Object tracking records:
____________

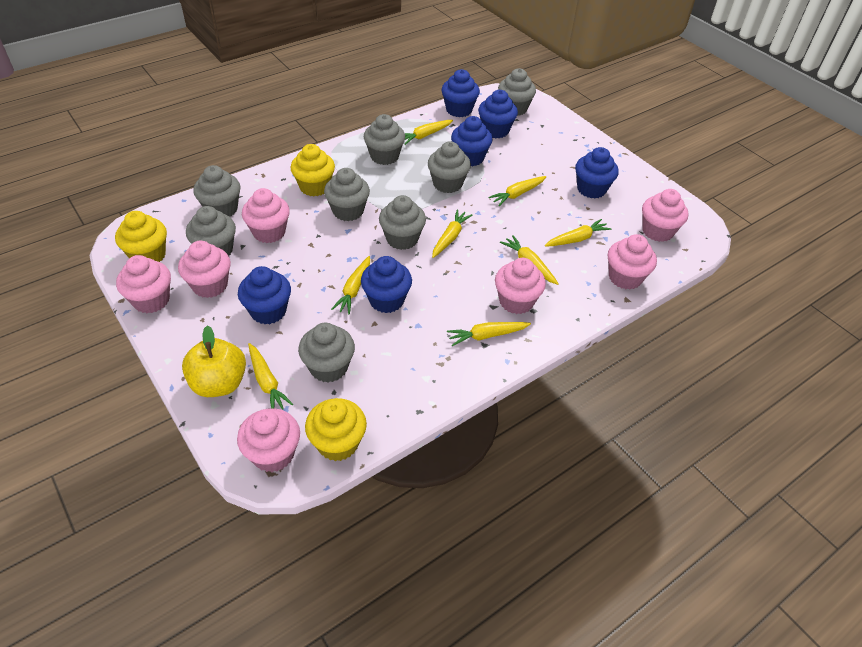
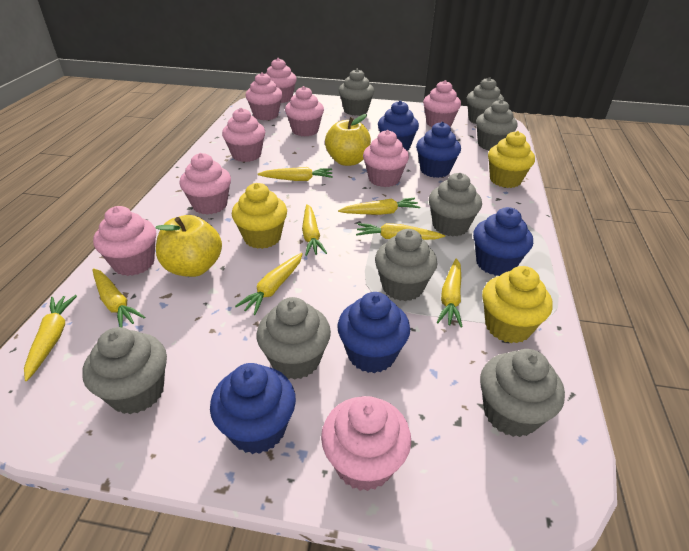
blue cupcake: 6 -> 5
pink cupcake: 7 -> 9
yellow apple: 1 -> 2

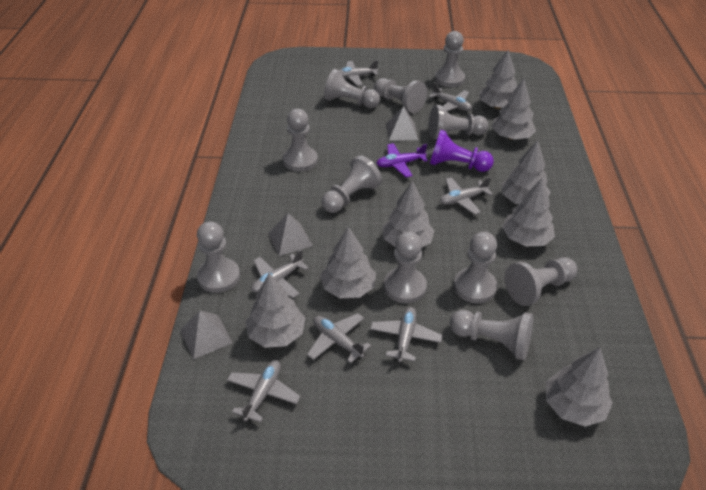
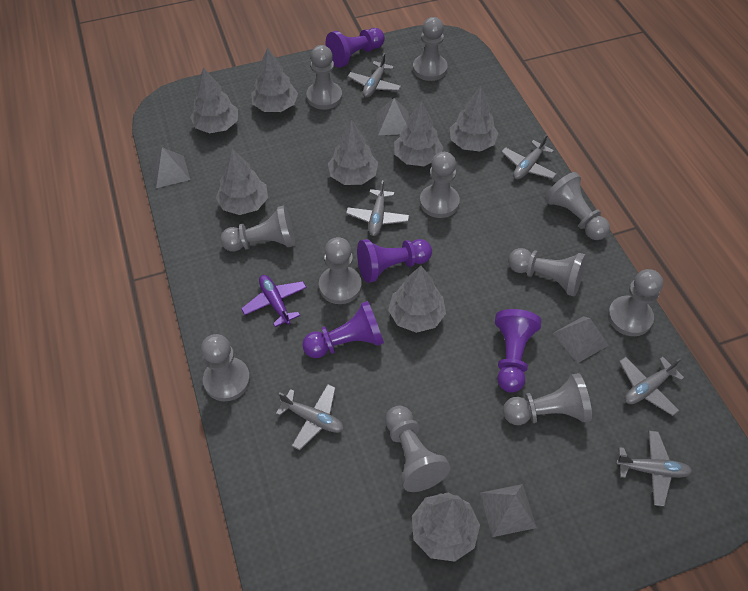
grey plane: 7 -> 6
grey pyramid: 3 -> 4
purple pawn: 1 -> 4

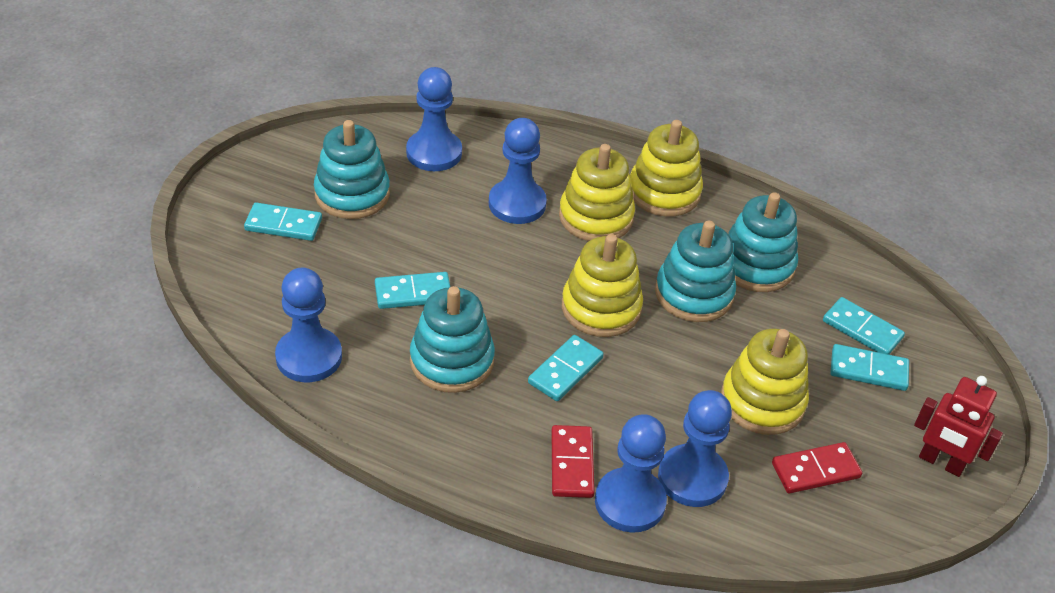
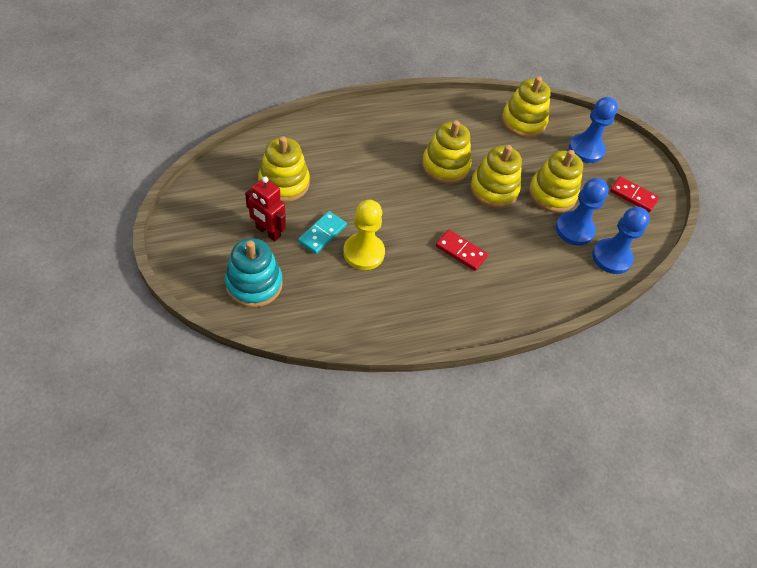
blue pawn: 5 -> 3
turquoise domino: 5 -> 1
turquoise stacking toy: 4 -> 1
yellow pawn: 0 -> 1
yellow stacking toy: 4 -> 5

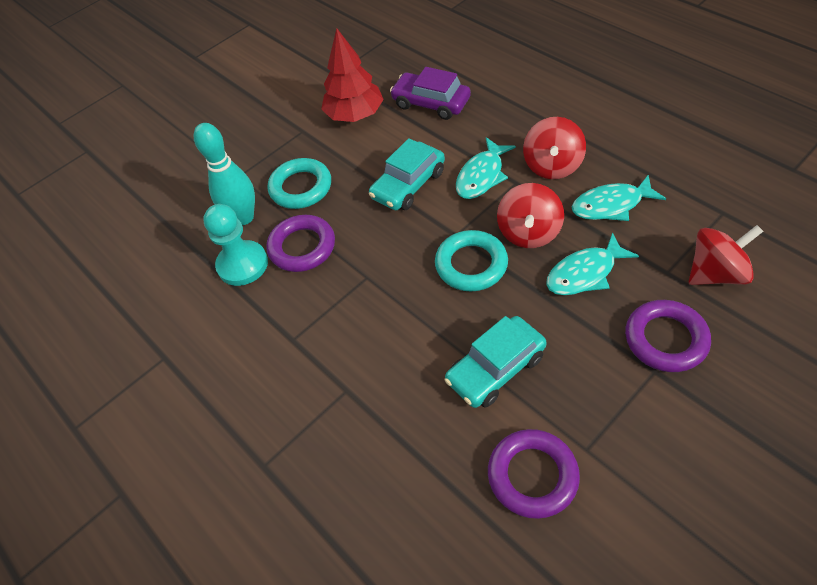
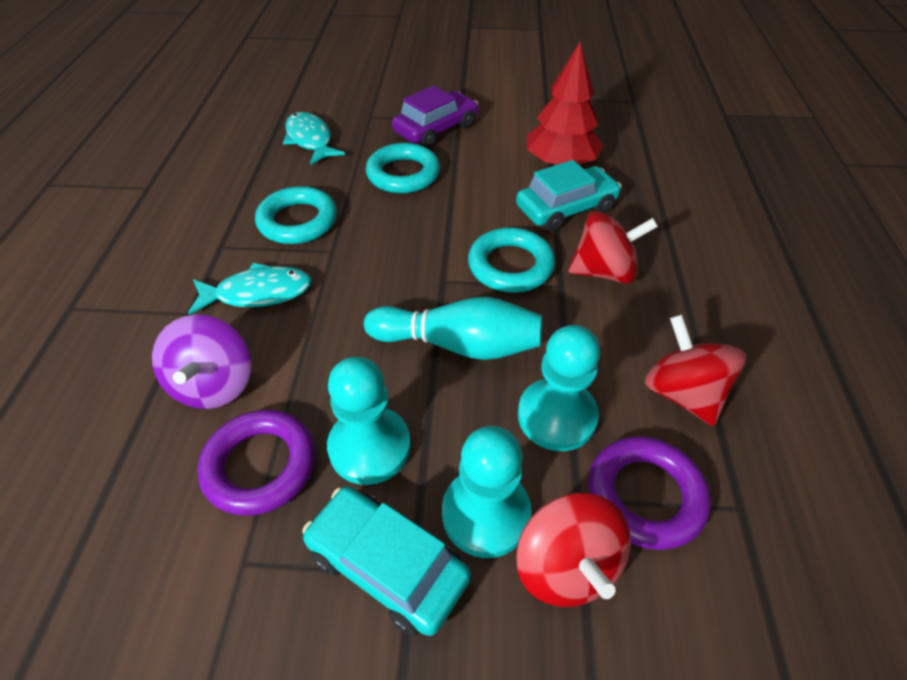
purple ring: 3 -> 2
purple spinning top: 0 -> 1
turquoise fish: 3 -> 2
turquoise pawn: 1 -> 3
turquoise ring: 2 -> 3

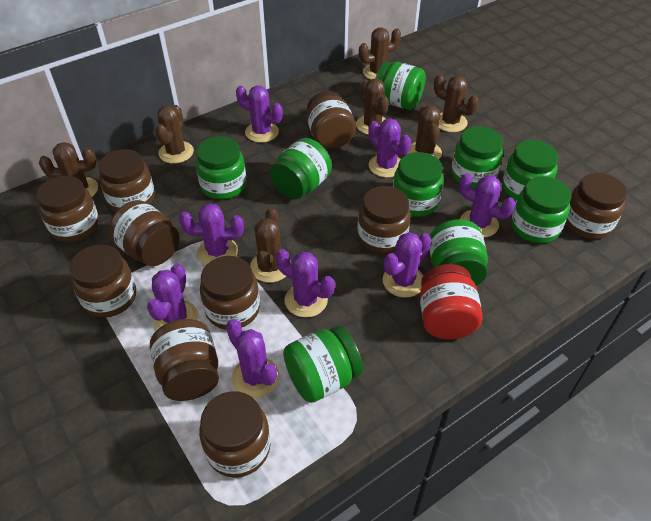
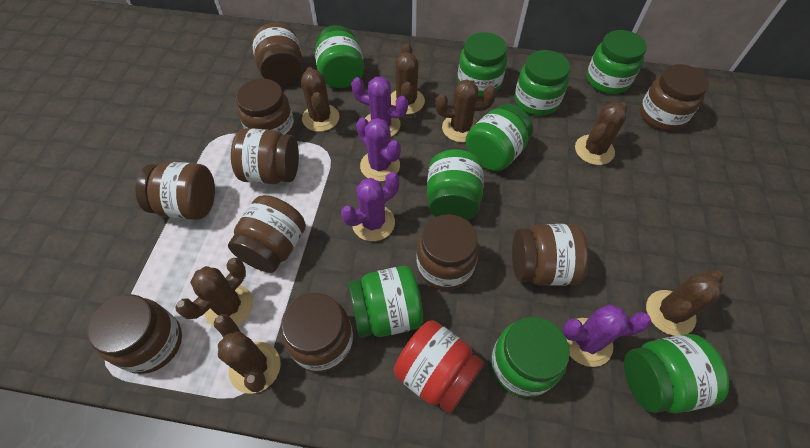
purple cactus: 8 -> 4

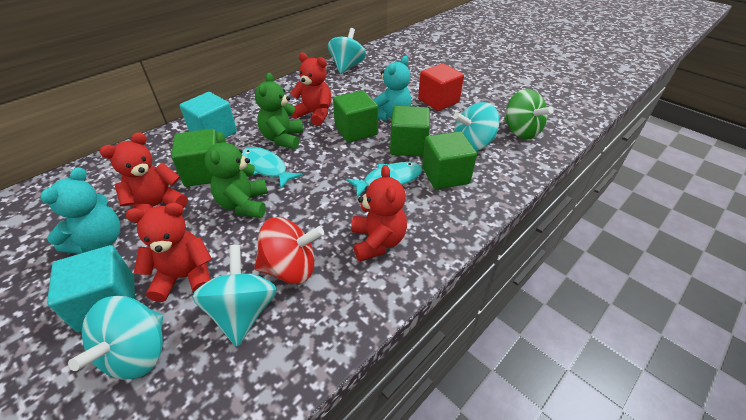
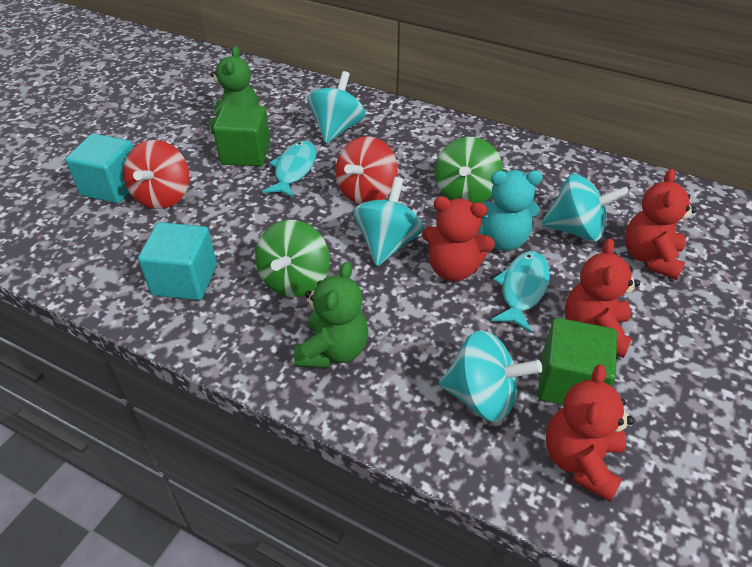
green cube: 4 -> 2
green spinning top: 1 -> 2
red cube: 1 -> 0
red spinning top: 1 -> 2
turquoise teddy bear: 2 -> 1

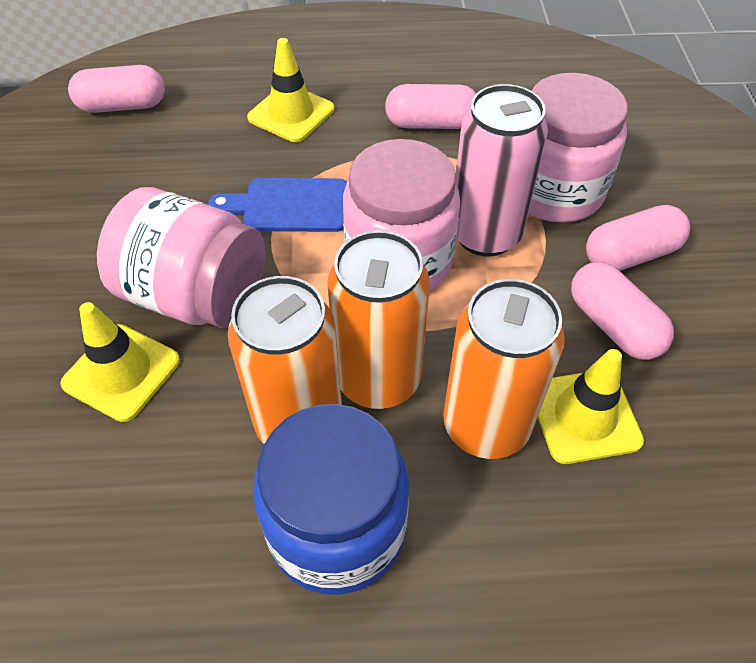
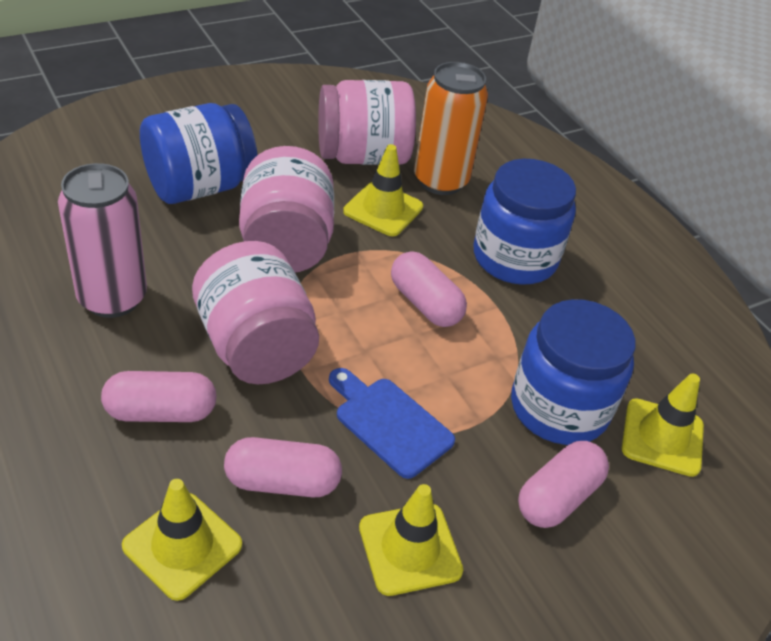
blue jar: 1 -> 3
orange can: 3 -> 1
yellow traffic cone: 3 -> 4

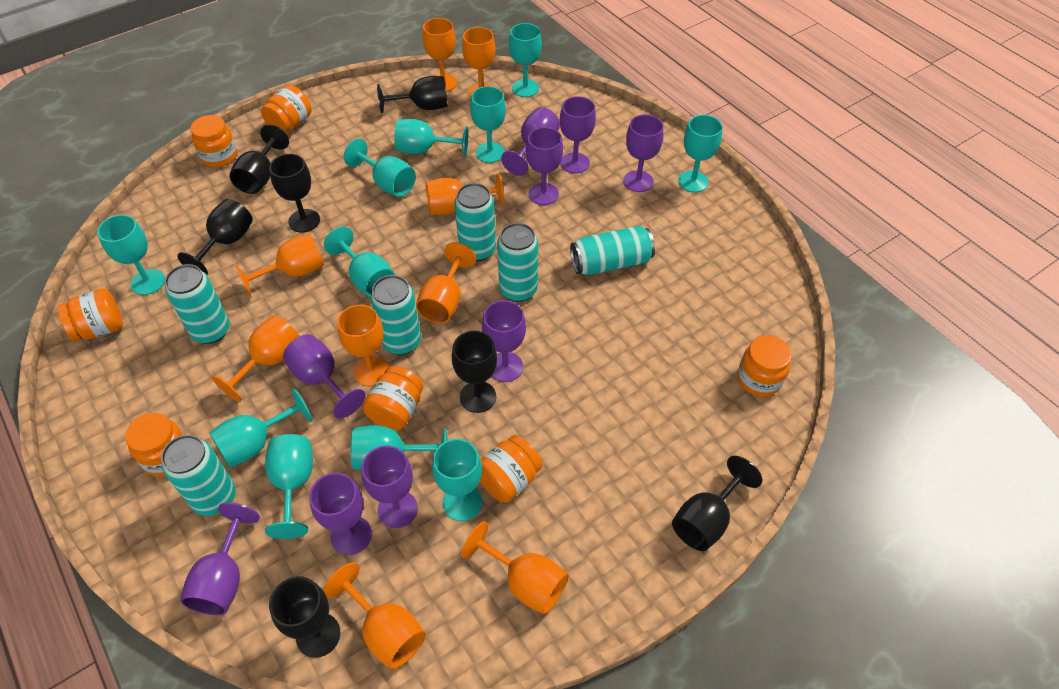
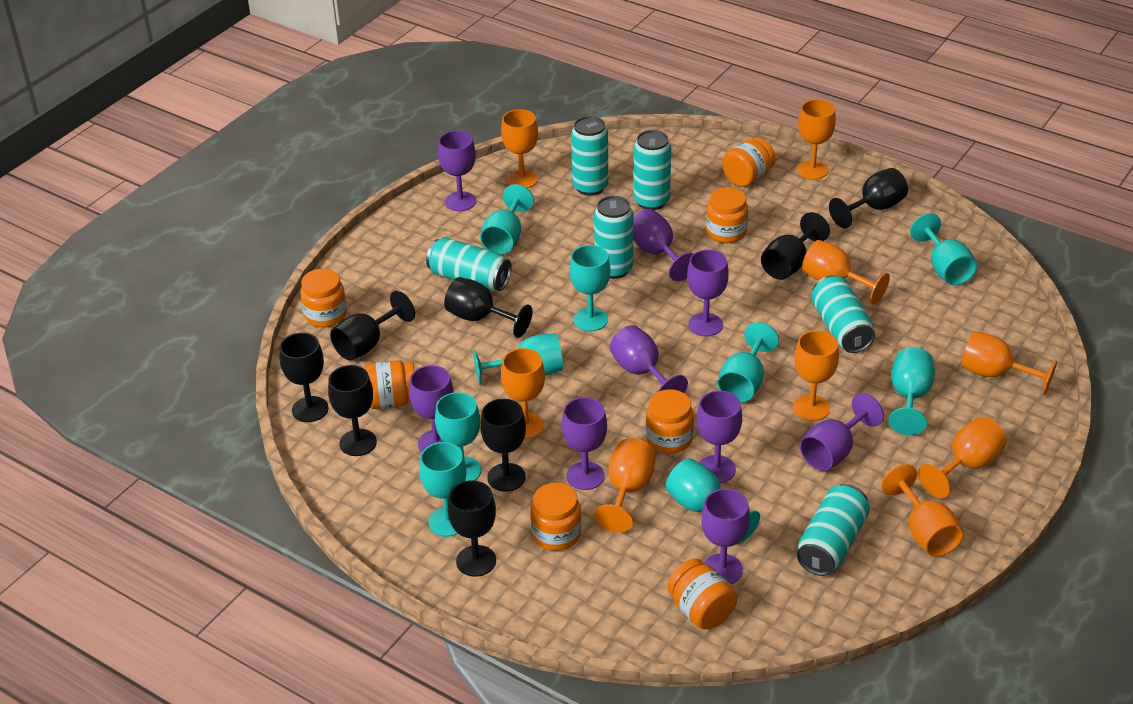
black goblet: 7 -> 8
turquoise goblet: 11 -> 9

____________

■ **INSTRUCTIONS FOR THE TASK**:
Copy out each line of the records where the word "spinning" appears.

■ **RESPONSE TO THIS TASK**:
purple spinning top: 0 -> 1
green spinning top: 1 -> 2
red spinning top: 1 -> 2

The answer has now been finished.